---------- Records supplied
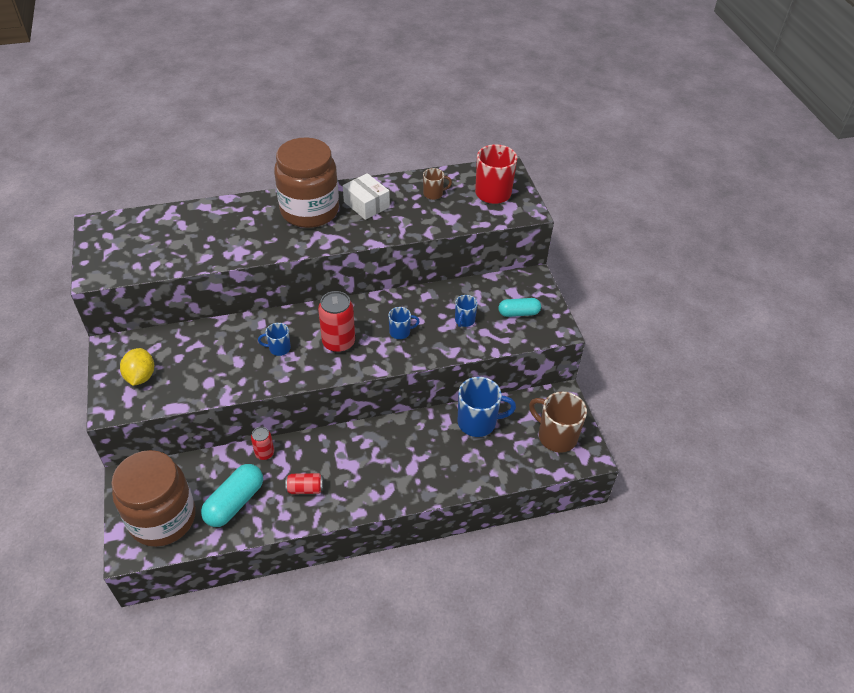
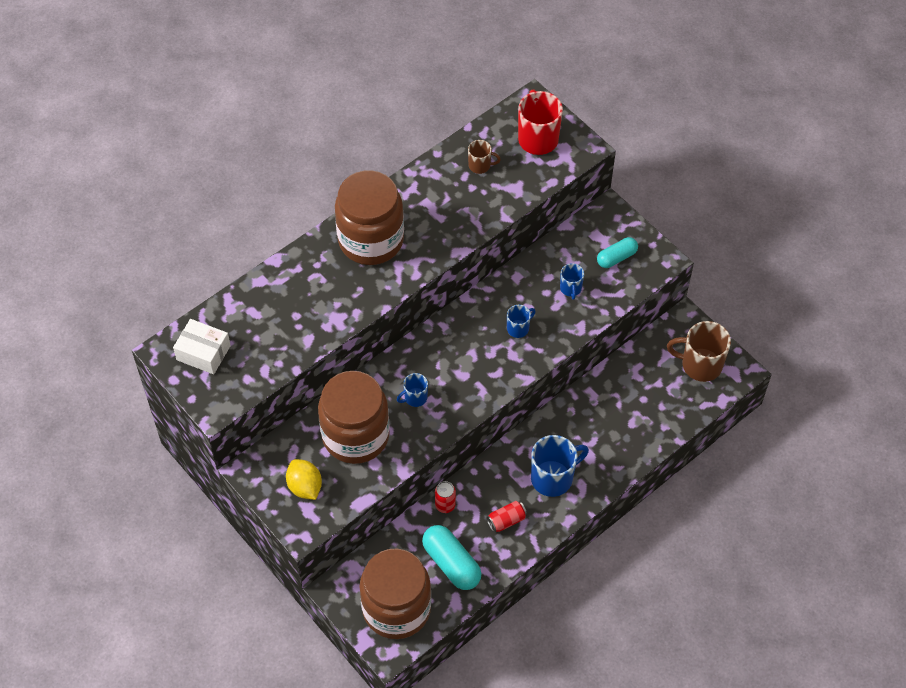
camera: 25 degrees left, 10 degrees up
turquoise capsule [201,464,263,527] -> turquoise capsule turned 45 degrees counterclockwise [422,525,481,590]
red can [318,291,355,353] -> none
white box [343,173,390,220] -> white box moved to [173,319,231,374]
brown mug [423,168,452,200] -> brown mug turned 45 degrees clockwise [468,140,501,174]
blue mug [458,377,516,437] -> blue mug moved to [531,435,589,497]
none -> brown jar [318,371,390,464]

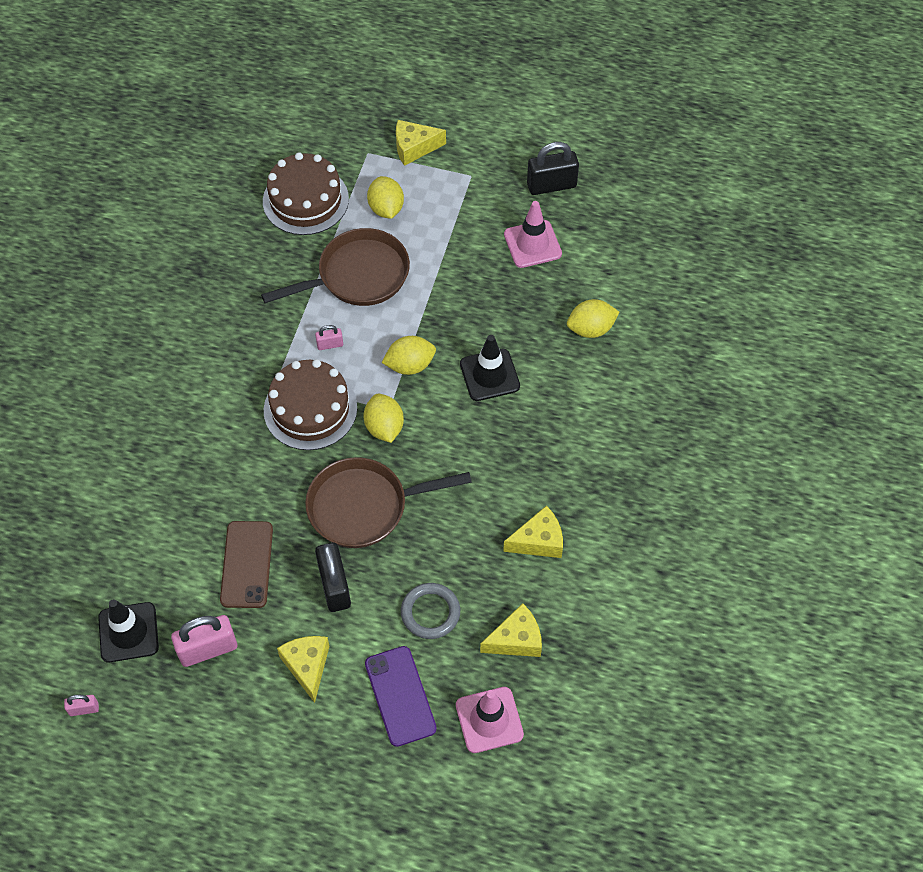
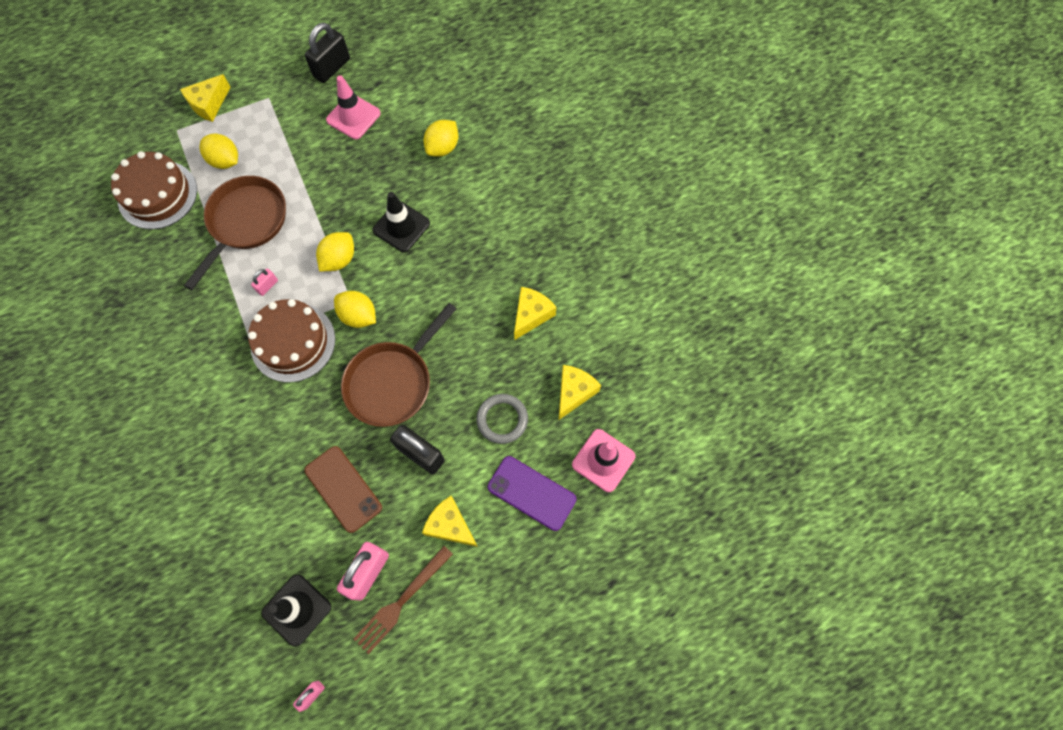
camera: 40 degrees left, 10 degrees up
none -> brown fork [354,546,453,654]

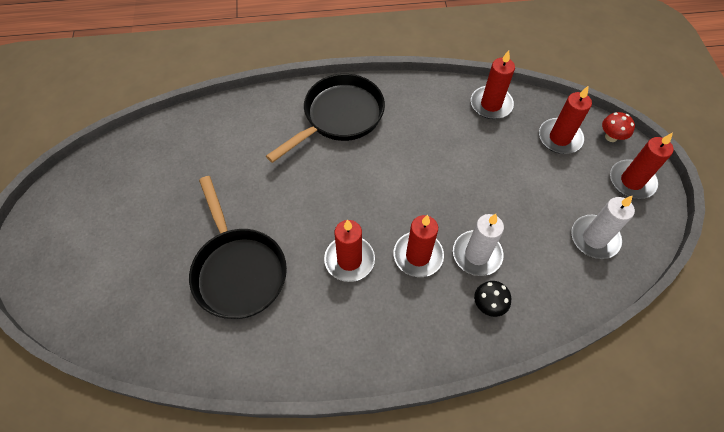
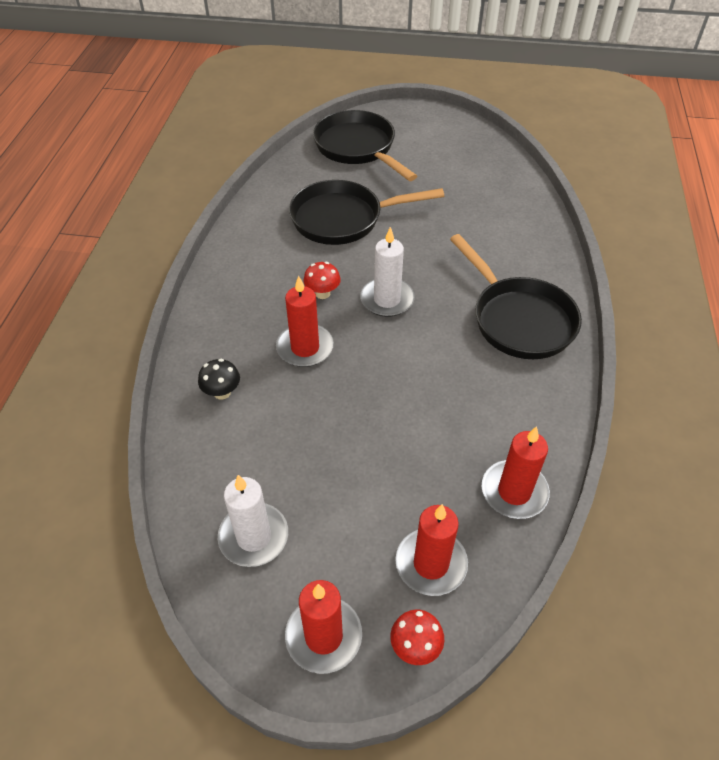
camera: 105 degrees right, 10 degrees down
red candle [324,220,375,282] -> red mushroom [303,262,341,299]
white candle [453,214,504,276] -> white candle moved to [360,227,415,317]
none -> black pan [313,110,417,181]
--------------------
### What is expected
Output all the data above verbatim, leaving out images.

### Output below
camera: 25 degrees left, 10 degrees up
turquoise capsule [201,464,263,527] -> turquoise capsule turned 45 degrees counterclockwise [422,525,481,590]
red can [318,291,355,353] -> none
white box [343,173,390,220] -> white box moved to [173,319,231,374]
brown mug [423,168,452,200] -> brown mug turned 45 degrees clockwise [468,140,501,174]
blue mug [458,377,516,437] -> blue mug moved to [531,435,589,497]
none -> brown jar [318,371,390,464]

camera: 40 degrees left, 10 degrees up
none -> brown fork [354,546,453,654]

camera: 105 degrees right, 10 degrees down
red candle [324,220,375,282] -> red mushroom [303,262,341,299]
white candle [453,214,504,276] -> white candle moved to [360,227,415,317]
none -> black pan [313,110,417,181]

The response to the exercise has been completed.